Work to complete »
All lines from the one containing "R9: 39k (+12V, N2) -> 39k (+12V, N10)" down to the one containing "IC17: NOT (in", both ends included, are to be given again exactly; omit the rest of the listing below.
[Data to use — start]
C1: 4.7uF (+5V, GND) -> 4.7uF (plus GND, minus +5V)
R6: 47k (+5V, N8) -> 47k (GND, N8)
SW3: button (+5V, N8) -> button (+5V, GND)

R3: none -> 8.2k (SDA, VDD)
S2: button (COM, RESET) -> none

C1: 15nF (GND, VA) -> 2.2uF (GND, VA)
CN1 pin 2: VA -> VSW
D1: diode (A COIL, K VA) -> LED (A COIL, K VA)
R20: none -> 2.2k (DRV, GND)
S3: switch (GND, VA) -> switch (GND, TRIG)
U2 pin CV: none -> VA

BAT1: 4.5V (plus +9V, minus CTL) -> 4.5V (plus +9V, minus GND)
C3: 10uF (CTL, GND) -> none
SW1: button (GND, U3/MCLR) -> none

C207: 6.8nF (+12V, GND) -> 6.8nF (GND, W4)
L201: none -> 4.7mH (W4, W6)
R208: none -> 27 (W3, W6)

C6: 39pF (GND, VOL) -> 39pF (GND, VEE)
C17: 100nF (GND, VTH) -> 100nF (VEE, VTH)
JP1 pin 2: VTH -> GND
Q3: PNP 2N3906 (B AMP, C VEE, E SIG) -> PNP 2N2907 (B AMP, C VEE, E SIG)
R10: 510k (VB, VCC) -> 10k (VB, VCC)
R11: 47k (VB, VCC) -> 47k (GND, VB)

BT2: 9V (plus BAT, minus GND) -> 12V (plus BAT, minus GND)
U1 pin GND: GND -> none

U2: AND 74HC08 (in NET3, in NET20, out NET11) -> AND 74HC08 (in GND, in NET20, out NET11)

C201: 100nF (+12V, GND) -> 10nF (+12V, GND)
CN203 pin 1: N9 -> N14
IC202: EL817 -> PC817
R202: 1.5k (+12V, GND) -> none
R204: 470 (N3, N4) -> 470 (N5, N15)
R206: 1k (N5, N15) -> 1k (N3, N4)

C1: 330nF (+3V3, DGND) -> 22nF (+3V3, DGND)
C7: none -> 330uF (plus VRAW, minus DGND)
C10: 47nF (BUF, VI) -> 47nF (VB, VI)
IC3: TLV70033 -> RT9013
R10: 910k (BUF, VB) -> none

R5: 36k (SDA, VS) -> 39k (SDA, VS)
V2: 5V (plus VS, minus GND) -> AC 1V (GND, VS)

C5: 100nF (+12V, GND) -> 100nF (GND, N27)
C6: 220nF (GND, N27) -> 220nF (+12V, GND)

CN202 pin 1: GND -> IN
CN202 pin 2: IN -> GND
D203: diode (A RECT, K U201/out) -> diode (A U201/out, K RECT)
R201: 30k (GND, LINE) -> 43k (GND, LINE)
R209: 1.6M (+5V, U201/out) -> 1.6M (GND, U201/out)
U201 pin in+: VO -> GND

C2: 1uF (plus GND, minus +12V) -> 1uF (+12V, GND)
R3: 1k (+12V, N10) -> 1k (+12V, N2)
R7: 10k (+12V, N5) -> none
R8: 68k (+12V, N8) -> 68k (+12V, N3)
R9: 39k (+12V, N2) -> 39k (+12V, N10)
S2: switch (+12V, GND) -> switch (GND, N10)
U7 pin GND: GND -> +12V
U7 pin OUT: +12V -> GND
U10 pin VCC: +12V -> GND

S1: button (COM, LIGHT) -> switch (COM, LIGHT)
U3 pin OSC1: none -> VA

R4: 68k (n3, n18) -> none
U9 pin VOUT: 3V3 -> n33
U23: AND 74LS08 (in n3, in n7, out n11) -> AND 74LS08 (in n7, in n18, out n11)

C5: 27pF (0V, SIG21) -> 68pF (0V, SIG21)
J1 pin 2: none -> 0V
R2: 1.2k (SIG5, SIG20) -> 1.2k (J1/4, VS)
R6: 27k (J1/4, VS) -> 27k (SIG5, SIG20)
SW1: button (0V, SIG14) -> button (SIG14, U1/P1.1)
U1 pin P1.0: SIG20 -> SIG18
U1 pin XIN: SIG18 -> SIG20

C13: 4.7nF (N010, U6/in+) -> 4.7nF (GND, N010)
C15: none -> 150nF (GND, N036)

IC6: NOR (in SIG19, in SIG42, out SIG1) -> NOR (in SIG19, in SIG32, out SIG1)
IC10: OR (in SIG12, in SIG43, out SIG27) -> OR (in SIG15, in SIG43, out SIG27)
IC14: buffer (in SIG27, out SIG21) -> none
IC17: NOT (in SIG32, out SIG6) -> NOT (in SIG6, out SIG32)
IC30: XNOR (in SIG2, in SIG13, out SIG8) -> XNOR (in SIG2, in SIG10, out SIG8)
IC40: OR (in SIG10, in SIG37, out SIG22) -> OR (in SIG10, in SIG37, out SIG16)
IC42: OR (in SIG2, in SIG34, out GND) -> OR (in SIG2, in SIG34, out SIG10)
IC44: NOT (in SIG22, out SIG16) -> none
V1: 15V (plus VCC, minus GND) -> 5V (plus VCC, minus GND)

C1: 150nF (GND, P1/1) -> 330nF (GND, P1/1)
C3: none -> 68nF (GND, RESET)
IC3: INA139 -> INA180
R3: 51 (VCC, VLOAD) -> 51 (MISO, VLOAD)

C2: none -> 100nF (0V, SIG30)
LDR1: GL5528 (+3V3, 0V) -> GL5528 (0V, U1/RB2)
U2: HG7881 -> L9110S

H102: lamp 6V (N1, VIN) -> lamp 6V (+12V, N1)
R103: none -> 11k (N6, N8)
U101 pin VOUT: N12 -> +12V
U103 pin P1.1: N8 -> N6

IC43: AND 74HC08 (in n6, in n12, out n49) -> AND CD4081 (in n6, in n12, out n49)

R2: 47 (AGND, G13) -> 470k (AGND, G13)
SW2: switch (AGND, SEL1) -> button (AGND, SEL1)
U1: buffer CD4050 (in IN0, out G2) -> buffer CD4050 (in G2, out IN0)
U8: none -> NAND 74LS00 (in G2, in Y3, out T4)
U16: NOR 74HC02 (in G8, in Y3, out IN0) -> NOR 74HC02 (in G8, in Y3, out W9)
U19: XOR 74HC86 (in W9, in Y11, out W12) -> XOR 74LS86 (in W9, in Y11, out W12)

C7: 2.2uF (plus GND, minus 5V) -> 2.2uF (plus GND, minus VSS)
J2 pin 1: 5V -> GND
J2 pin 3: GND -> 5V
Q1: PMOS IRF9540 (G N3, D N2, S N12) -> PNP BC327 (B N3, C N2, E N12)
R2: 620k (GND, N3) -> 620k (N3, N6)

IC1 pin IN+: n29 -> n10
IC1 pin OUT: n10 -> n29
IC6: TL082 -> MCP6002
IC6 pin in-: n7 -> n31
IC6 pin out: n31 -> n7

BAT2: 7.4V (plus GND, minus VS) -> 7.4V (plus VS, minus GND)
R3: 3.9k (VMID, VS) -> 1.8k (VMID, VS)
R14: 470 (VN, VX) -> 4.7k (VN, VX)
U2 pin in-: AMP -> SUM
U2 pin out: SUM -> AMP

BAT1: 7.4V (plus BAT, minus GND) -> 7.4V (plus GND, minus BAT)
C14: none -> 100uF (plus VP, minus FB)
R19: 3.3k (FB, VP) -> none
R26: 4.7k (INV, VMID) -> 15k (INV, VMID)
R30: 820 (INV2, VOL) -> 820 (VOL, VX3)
[Data to use — finish]
Written answer »
R9: 39k (+12V, N2) -> 39k (+12V, N10)
S2: switch (+12V, GND) -> switch (GND, N10)
U7 pin GND: GND -> +12V
U7 pin OUT: +12V -> GND
U10 pin VCC: +12V -> GND

S1: button (COM, LIGHT) -> switch (COM, LIGHT)
U3 pin OSC1: none -> VA

R4: 68k (n3, n18) -> none
U9 pin VOUT: 3V3 -> n33
U23: AND 74LS08 (in n3, in n7, out n11) -> AND 74LS08 (in n7, in n18, out n11)

C5: 27pF (0V, SIG21) -> 68pF (0V, SIG21)
J1 pin 2: none -> 0V
R2: 1.2k (SIG5, SIG20) -> 1.2k (J1/4, VS)
R6: 27k (J1/4, VS) -> 27k (SIG5, SIG20)
SW1: button (0V, SIG14) -> button (SIG14, U1/P1.1)
U1 pin P1.0: SIG20 -> SIG18
U1 pin XIN: SIG18 -> SIG20

C13: 4.7nF (N010, U6/in+) -> 4.7nF (GND, N010)
C15: none -> 150nF (GND, N036)

IC6: NOR (in SIG19, in SIG42, out SIG1) -> NOR (in SIG19, in SIG32, out SIG1)
IC10: OR (in SIG12, in SIG43, out SIG27) -> OR (in SIG15, in SIG43, out SIG27)
IC14: buffer (in SIG27, out SIG21) -> none
IC17: NOT (in SIG32, out SIG6) -> NOT (in SIG6, out SIG32)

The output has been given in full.